▶ _WHAT THE TASK ASKS_
Leave out any picture and return the remaining listing below exactly as given.

▶ _AVAILABLE DATA_
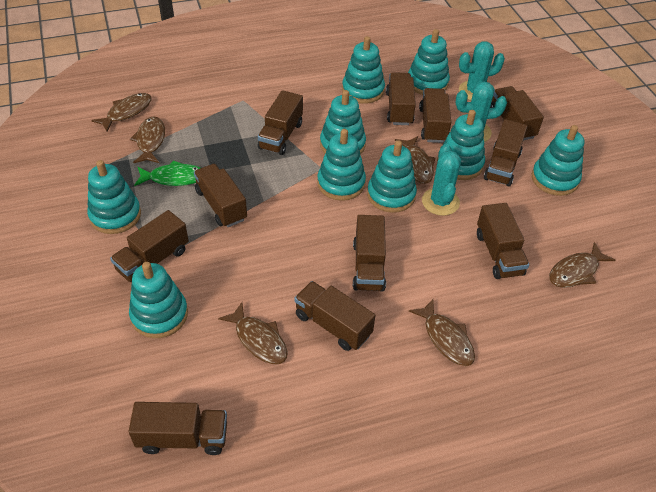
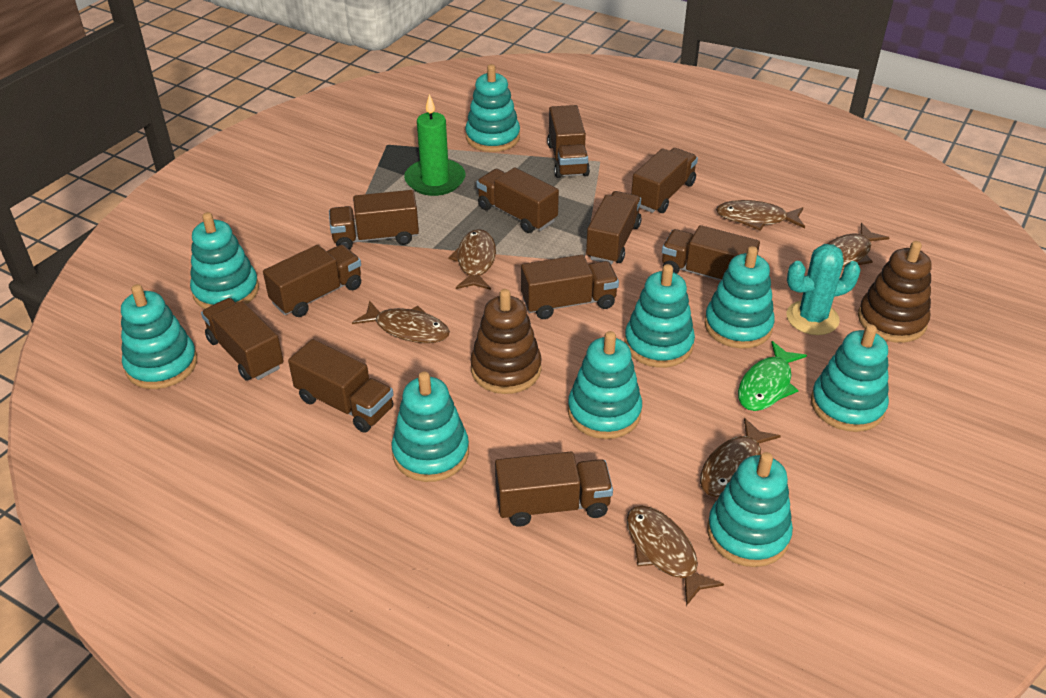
brown stacking toy: 0 -> 2
green candle: 0 -> 1
turquoise cactus: 3 -> 1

▶ _SOLUTION FOR THIS EXERCISE_
brown stacking toy: 0 -> 2
green candle: 0 -> 1
turquoise cactus: 3 -> 1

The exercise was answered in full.